Work instruction:
For this exercise, repeat the listing below from its first line through the line containing "orange calculator [124,154,167,200]", exactly as written.

[Opening Exercise data section]

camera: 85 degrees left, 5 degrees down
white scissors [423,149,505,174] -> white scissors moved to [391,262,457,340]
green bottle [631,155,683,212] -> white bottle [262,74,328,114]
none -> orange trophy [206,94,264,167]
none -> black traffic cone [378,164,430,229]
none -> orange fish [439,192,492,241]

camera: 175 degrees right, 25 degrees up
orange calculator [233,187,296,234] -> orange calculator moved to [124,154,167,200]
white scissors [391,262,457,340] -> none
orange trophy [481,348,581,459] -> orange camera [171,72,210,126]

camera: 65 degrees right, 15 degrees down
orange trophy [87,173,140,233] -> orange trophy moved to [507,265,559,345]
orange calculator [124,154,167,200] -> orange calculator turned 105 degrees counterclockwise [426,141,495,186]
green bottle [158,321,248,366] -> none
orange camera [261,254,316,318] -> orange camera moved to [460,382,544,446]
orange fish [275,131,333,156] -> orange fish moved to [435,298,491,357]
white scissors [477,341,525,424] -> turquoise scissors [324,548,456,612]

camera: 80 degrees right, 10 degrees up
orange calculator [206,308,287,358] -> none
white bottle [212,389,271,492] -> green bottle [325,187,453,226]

[Closing Exercise data section]

Exercise output:
camera: 85 degrees left, 5 degrees down
white scissors [423,149,505,174] -> white scissors moved to [391,262,457,340]
green bottle [631,155,683,212] -> white bottle [262,74,328,114]
none -> orange trophy [206,94,264,167]
none -> black traffic cone [378,164,430,229]
none -> orange fish [439,192,492,241]

camera: 175 degrees right, 25 degrees up
orange calculator [233,187,296,234] -> orange calculator moved to [124,154,167,200]
white scissors [391,262,457,340] -> none
orange trophy [481,348,581,459] -> orange camera [171,72,210,126]

camera: 65 degrees right, 15 degrees down
orange trophy [87,173,140,233] -> orange trophy moved to [507,265,559,345]
orange calculator [124,154,167,200] -> orange calculator turned 105 degrees counterclockwise [426,141,495,186]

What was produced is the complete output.